§ **Exercise**: The records below hold a stretch from the line with "camera: 60 degrees left, 5 degrees up" through the line with "(482, 185) = (350, 100): pink"; return exactly those lines, ends included, and nothing more.
[Opening Task inputs section]
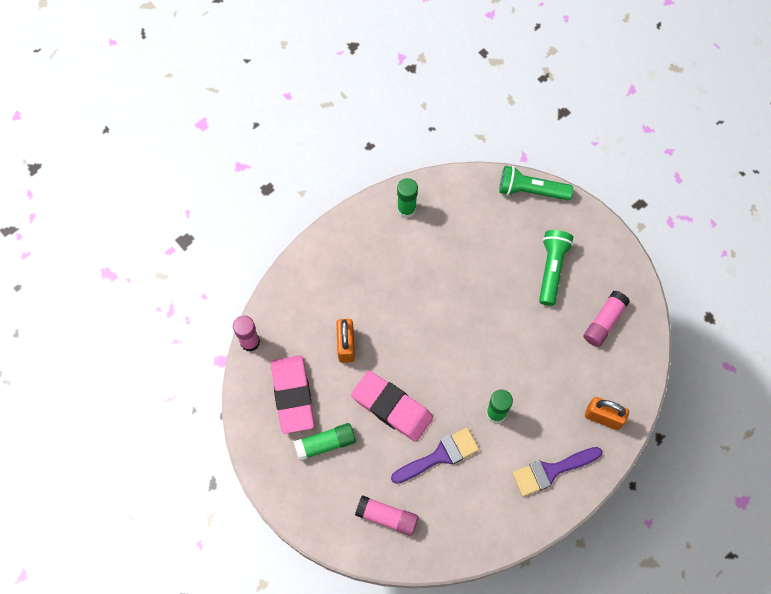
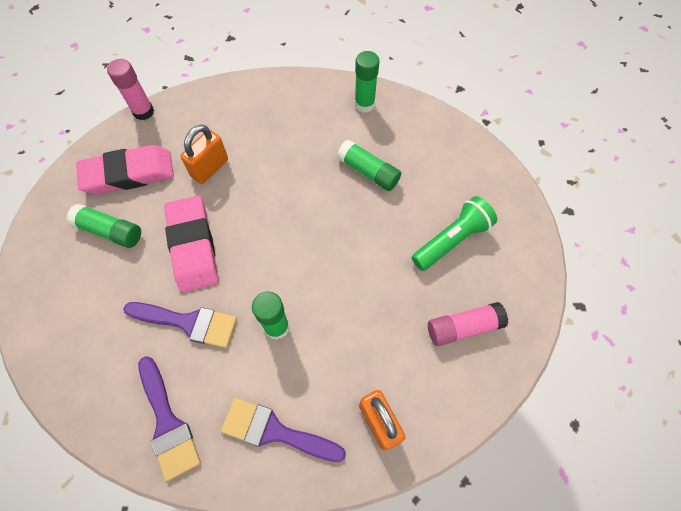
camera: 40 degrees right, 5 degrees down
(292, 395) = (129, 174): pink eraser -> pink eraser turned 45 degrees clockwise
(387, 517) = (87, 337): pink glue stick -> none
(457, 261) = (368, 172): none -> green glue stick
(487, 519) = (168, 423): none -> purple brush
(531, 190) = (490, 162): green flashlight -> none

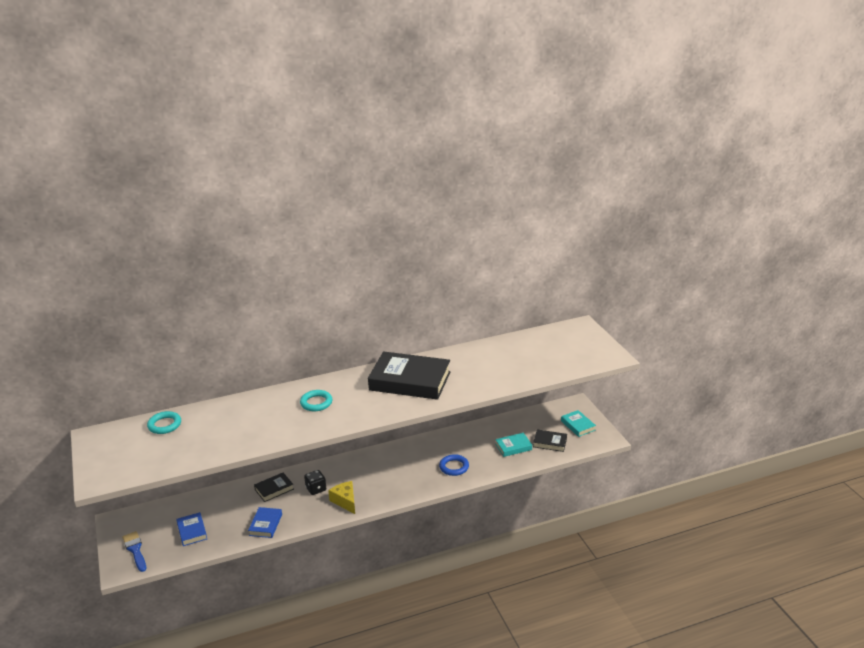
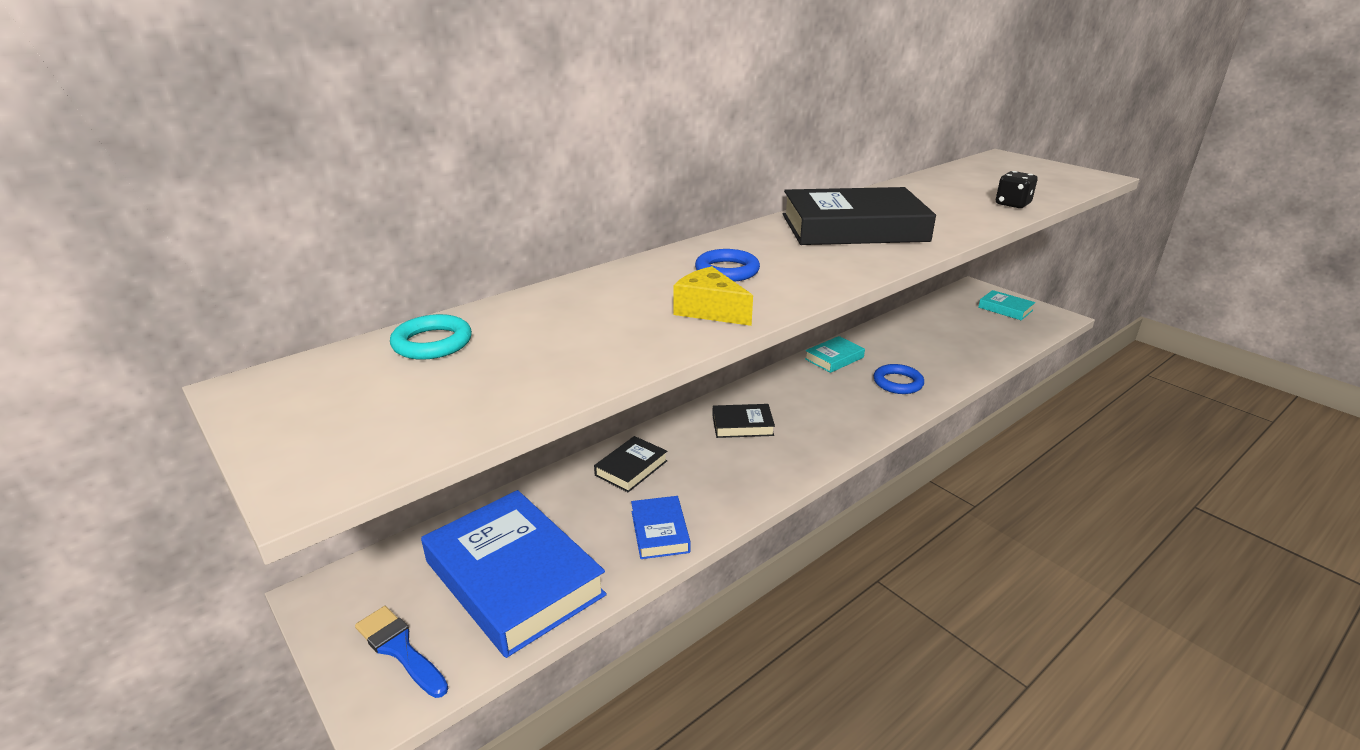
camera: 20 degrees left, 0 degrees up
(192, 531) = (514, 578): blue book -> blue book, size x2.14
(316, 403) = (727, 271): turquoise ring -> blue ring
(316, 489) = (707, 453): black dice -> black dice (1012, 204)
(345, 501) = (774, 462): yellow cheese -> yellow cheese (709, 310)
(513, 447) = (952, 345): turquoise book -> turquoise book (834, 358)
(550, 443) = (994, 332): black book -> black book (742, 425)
[Closing Task inputs section]
[Opening Task inputs section]
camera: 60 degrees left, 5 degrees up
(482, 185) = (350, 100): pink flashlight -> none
[Closing Task inputs section]
[Opening Task inputs section]
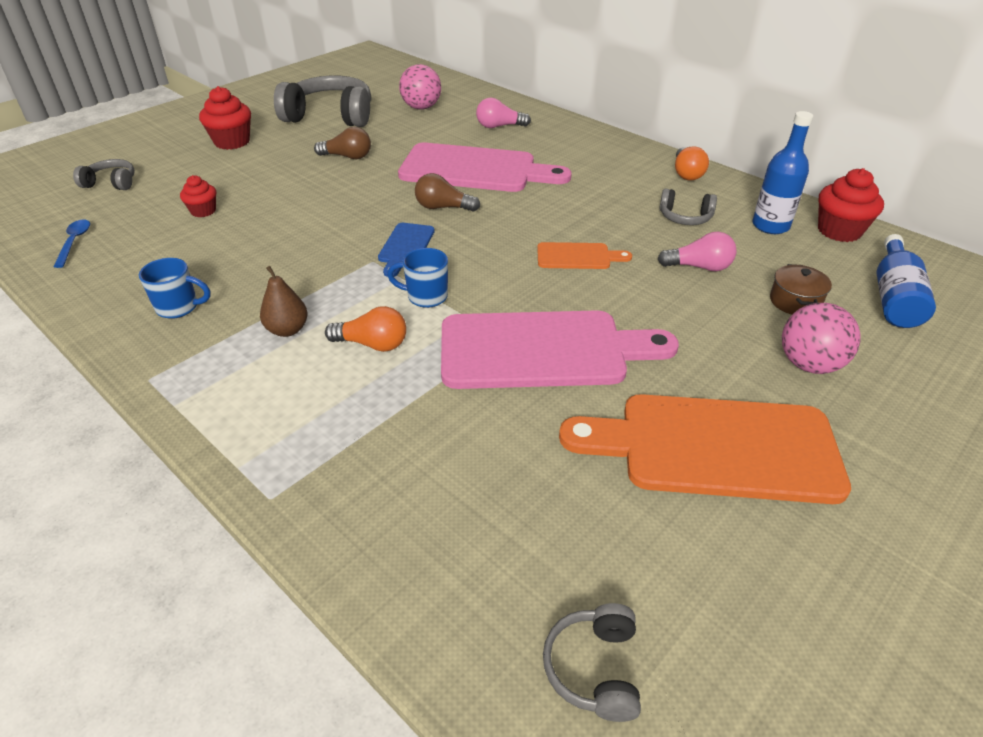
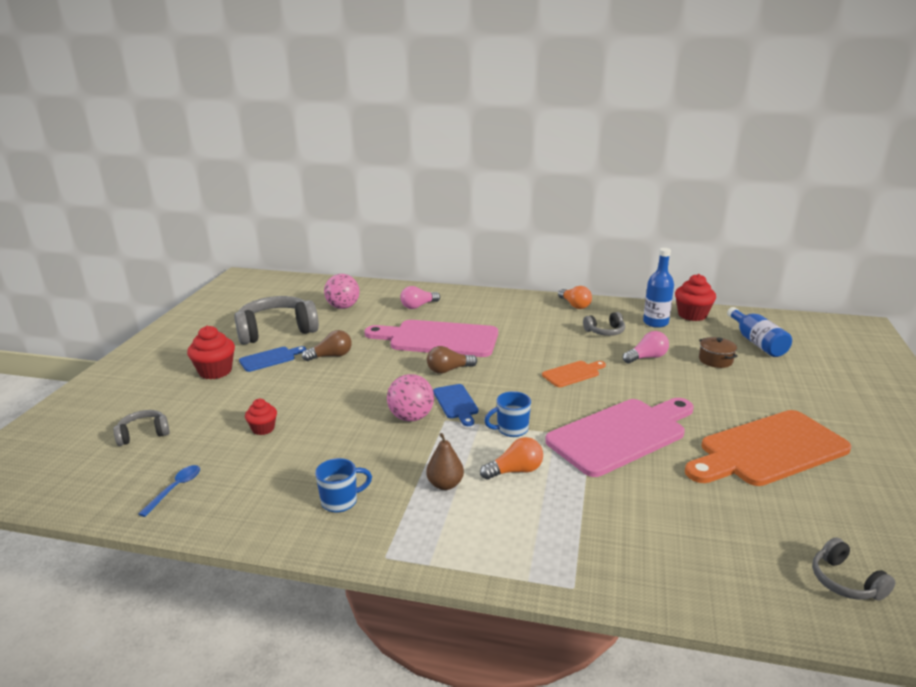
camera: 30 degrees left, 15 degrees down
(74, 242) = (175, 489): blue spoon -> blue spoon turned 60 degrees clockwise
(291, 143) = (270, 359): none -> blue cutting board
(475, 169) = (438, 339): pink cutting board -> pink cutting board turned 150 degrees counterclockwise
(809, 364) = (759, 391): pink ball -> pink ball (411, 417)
[Closing Task inputs section]
§ **Response for this exercise**:
camera: 60 degrees left, 5 degrees up
(482, 185) = (350, 100): pink flashlight -> none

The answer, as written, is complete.